(Supplied records begins)

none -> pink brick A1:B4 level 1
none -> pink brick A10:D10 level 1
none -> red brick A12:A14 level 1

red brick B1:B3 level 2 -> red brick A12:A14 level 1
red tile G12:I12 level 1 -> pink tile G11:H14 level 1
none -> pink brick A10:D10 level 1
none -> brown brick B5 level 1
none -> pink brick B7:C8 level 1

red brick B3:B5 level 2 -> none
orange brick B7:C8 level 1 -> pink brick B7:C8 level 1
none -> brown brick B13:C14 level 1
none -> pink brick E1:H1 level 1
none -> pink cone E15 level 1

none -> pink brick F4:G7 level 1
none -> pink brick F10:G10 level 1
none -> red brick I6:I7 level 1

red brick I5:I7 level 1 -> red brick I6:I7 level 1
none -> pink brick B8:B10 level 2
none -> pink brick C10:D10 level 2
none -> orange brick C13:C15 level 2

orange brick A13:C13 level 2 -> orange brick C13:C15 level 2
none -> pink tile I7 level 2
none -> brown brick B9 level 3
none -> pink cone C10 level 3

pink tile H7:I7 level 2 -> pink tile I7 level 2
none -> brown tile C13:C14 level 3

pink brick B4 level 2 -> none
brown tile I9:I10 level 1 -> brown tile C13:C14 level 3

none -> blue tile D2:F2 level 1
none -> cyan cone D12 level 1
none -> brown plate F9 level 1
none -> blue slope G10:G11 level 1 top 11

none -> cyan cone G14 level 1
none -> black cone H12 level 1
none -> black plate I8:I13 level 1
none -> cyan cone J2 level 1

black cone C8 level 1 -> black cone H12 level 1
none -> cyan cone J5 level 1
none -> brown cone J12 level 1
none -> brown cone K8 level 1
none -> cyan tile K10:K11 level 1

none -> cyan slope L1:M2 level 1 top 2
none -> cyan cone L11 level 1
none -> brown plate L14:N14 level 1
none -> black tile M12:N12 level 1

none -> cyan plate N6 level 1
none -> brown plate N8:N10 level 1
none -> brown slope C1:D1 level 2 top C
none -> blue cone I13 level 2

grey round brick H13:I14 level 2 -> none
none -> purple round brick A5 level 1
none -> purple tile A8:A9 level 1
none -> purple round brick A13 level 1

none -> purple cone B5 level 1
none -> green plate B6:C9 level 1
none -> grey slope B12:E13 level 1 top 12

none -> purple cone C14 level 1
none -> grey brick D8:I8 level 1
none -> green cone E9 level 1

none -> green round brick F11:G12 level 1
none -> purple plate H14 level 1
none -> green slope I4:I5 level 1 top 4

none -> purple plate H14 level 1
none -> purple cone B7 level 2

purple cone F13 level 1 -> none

(Supplied records ends)

- [Work to be completed]: Your answer must be the lines from the first line of the records through the line containing "none -> green plate B6:C9 level 1", copied exactly.

- [Your solution]:
none -> pink brick A1:B4 level 1
none -> pink brick A10:D10 level 1
none -> red brick A12:A14 level 1

red brick B1:B3 level 2 -> red brick A12:A14 level 1
red tile G12:I12 level 1 -> pink tile G11:H14 level 1
none -> pink brick A10:D10 level 1
none -> brown brick B5 level 1
none -> pink brick B7:C8 level 1

red brick B3:B5 level 2 -> none
orange brick B7:C8 level 1 -> pink brick B7:C8 level 1
none -> brown brick B13:C14 level 1
none -> pink brick E1:H1 level 1
none -> pink cone E15 level 1

none -> pink brick F4:G7 level 1
none -> pink brick F10:G10 level 1
none -> red brick I6:I7 level 1

red brick I5:I7 level 1 -> red brick I6:I7 level 1
none -> pink brick B8:B10 level 2
none -> pink brick C10:D10 level 2
none -> orange brick C13:C15 level 2

orange brick A13:C13 level 2 -> orange brick C13:C15 level 2
none -> pink tile I7 level 2
none -> brown brick B9 level 3
none -> pink cone C10 level 3

pink tile H7:I7 level 2 -> pink tile I7 level 2
none -> brown tile C13:C14 level 3

pink brick B4 level 2 -> none
brown tile I9:I10 level 1 -> brown tile C13:C14 level 3

none -> blue tile D2:F2 level 1
none -> cyan cone D12 level 1
none -> brown plate F9 level 1
none -> blue slope G10:G11 level 1 top 11

none -> cyan cone G14 level 1
none -> black cone H12 level 1
none -> black plate I8:I13 level 1
none -> cyan cone J2 level 1

black cone C8 level 1 -> black cone H12 level 1
none -> cyan cone J5 level 1
none -> brown cone J12 level 1
none -> brown cone K8 level 1
none -> cyan tile K10:K11 level 1

none -> cyan slope L1:M2 level 1 top 2
none -> cyan cone L11 level 1
none -> brown plate L14:N14 level 1
none -> black tile M12:N12 level 1

none -> cyan plate N6 level 1
none -> brown plate N8:N10 level 1
none -> brown slope C1:D1 level 2 top C
none -> blue cone I13 level 2

grey round brick H13:I14 level 2 -> none
none -> purple round brick A5 level 1
none -> purple tile A8:A9 level 1
none -> purple round brick A13 level 1

none -> purple cone B5 level 1
none -> green plate B6:C9 level 1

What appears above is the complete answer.